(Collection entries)
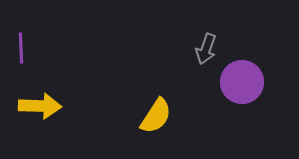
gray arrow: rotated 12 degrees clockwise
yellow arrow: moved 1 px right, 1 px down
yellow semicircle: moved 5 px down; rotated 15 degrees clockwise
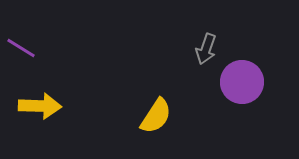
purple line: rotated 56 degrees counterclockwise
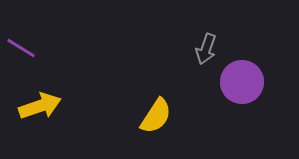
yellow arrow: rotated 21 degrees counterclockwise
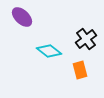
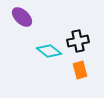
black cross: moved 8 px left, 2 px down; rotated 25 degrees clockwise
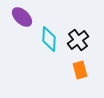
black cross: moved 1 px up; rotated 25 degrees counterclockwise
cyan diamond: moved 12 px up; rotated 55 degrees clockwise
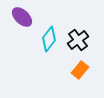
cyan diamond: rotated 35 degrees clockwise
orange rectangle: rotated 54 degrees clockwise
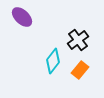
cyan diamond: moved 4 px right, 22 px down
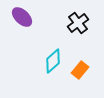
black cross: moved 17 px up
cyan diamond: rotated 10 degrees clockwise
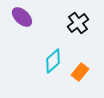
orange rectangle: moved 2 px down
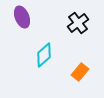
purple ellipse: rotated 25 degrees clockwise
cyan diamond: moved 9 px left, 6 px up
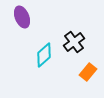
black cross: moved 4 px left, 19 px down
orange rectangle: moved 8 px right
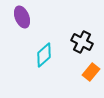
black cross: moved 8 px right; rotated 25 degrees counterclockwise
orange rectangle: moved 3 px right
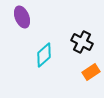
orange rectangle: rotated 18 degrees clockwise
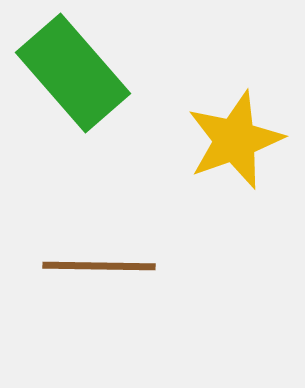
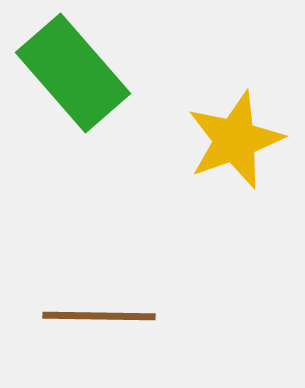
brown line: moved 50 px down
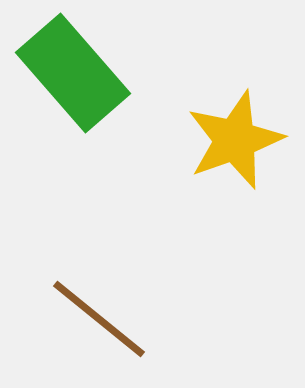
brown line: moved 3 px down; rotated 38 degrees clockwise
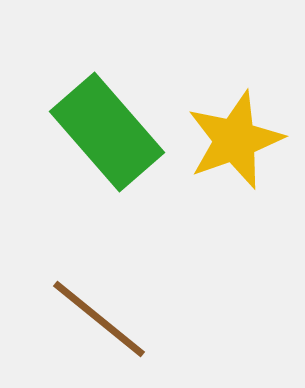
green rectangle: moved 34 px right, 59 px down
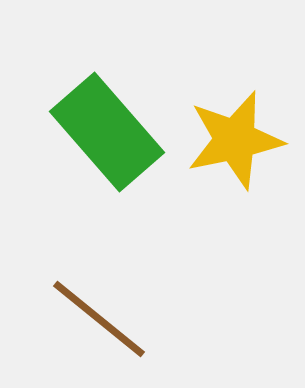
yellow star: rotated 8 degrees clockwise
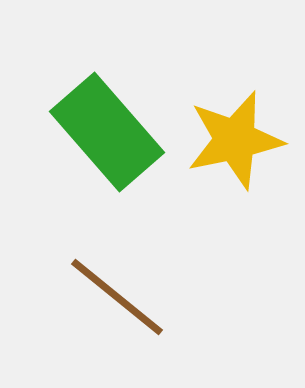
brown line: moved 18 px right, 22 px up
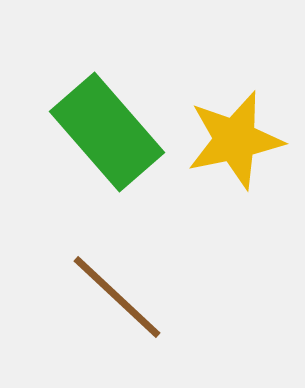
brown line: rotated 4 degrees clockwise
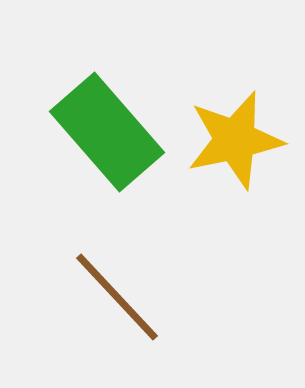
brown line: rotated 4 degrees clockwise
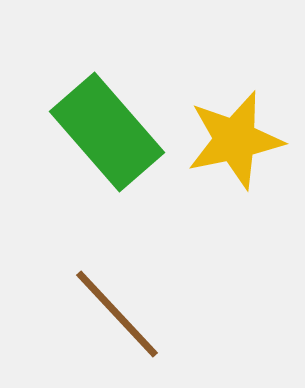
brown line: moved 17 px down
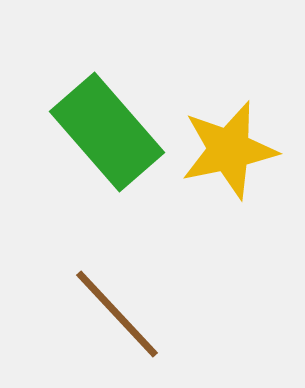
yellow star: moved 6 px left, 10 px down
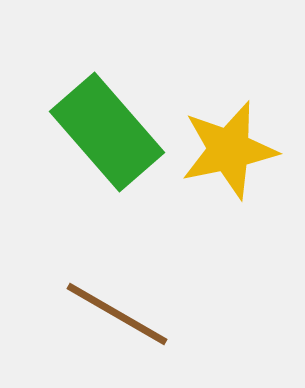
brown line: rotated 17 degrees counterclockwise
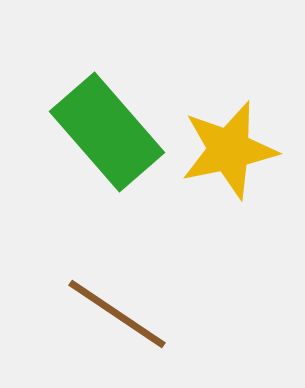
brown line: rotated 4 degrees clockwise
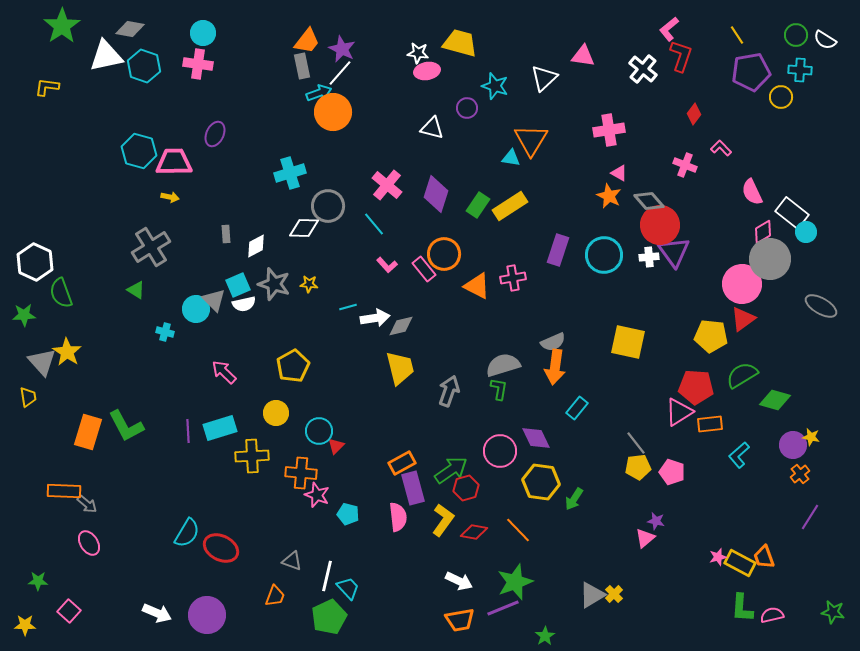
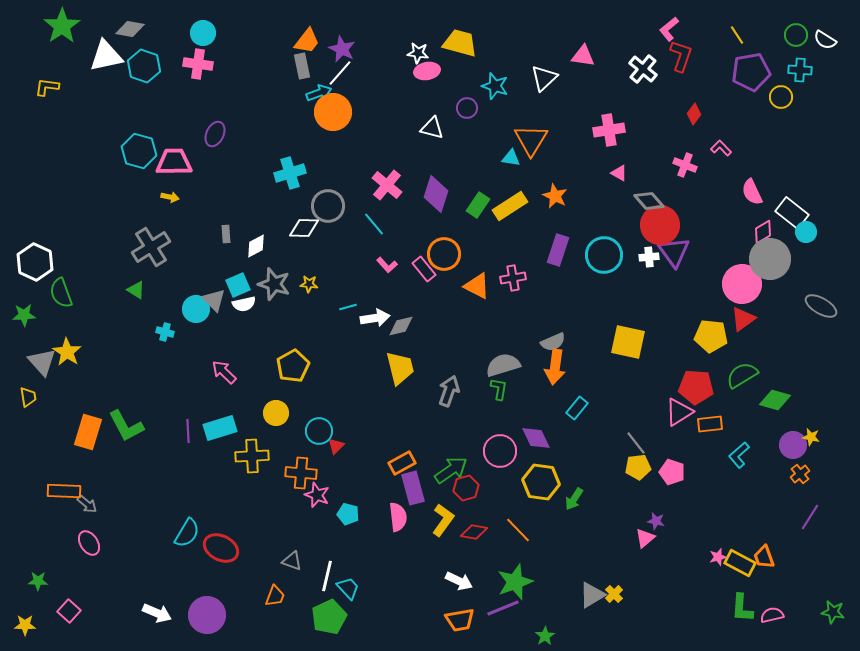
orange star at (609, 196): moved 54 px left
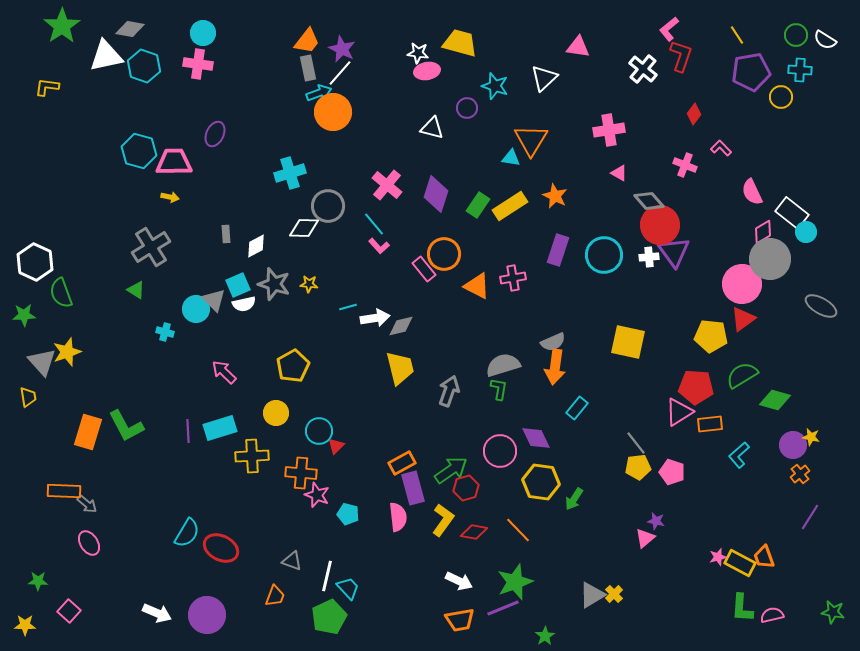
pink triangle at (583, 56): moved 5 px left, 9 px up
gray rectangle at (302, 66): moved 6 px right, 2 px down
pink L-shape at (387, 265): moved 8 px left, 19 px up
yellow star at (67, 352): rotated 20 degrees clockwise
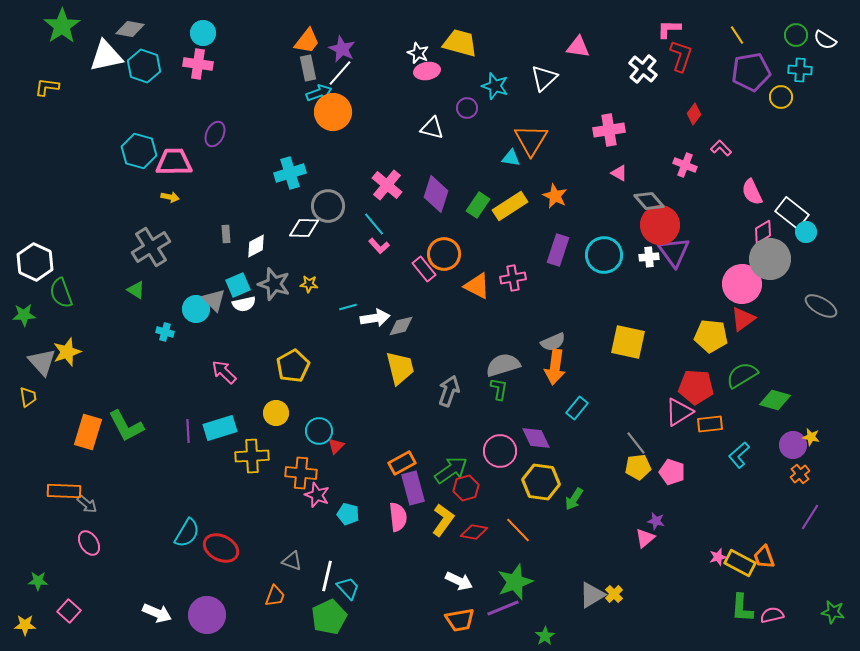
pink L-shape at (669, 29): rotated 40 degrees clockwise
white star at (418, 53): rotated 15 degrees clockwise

WHAT IS BEING ASKED: Edit the records above so that every "brown line" becomes "tan line" and everything else stays the same. Leave the pictures out of your answer.

TASK RESPONSE:
gray arrow: rotated 12 degrees clockwise
yellow arrow: moved 1 px right, 1 px down
yellow semicircle: moved 5 px down; rotated 15 degrees clockwise
purple line: rotated 56 degrees counterclockwise
yellow arrow: rotated 21 degrees counterclockwise
black cross: moved 8 px left, 2 px down; rotated 25 degrees clockwise
black cross: moved 1 px up; rotated 25 degrees counterclockwise
cyan diamond: moved 12 px up; rotated 55 degrees clockwise
cyan diamond: rotated 35 degrees clockwise
orange rectangle: rotated 54 degrees clockwise
cyan diamond: moved 4 px right, 22 px down
black cross: moved 17 px up
cyan diamond: rotated 10 degrees clockwise
orange rectangle: moved 2 px down
purple ellipse: rotated 25 degrees clockwise
cyan diamond: moved 9 px left, 6 px up
black cross: moved 4 px left, 19 px down
orange rectangle: moved 8 px right
black cross: moved 8 px right; rotated 25 degrees counterclockwise
orange rectangle: moved 3 px right
orange rectangle: rotated 18 degrees clockwise
tan line: moved 50 px down
tan line: moved 3 px down; rotated 38 degrees clockwise
green rectangle: moved 34 px right, 59 px down
yellow star: rotated 8 degrees clockwise
tan line: moved 18 px right, 22 px up
tan line: rotated 4 degrees clockwise
tan line: rotated 4 degrees clockwise
tan line: moved 17 px down
yellow star: moved 6 px left, 10 px down
tan line: rotated 17 degrees counterclockwise
tan line: rotated 4 degrees clockwise
orange star at (609, 196): moved 54 px left
pink triangle at (583, 56): moved 5 px left, 9 px up
gray rectangle at (302, 66): moved 6 px right, 2 px down
pink L-shape at (387, 265): moved 8 px left, 19 px up
yellow star at (67, 352): rotated 20 degrees clockwise
pink L-shape at (669, 29): rotated 40 degrees clockwise
white star at (418, 53): rotated 15 degrees clockwise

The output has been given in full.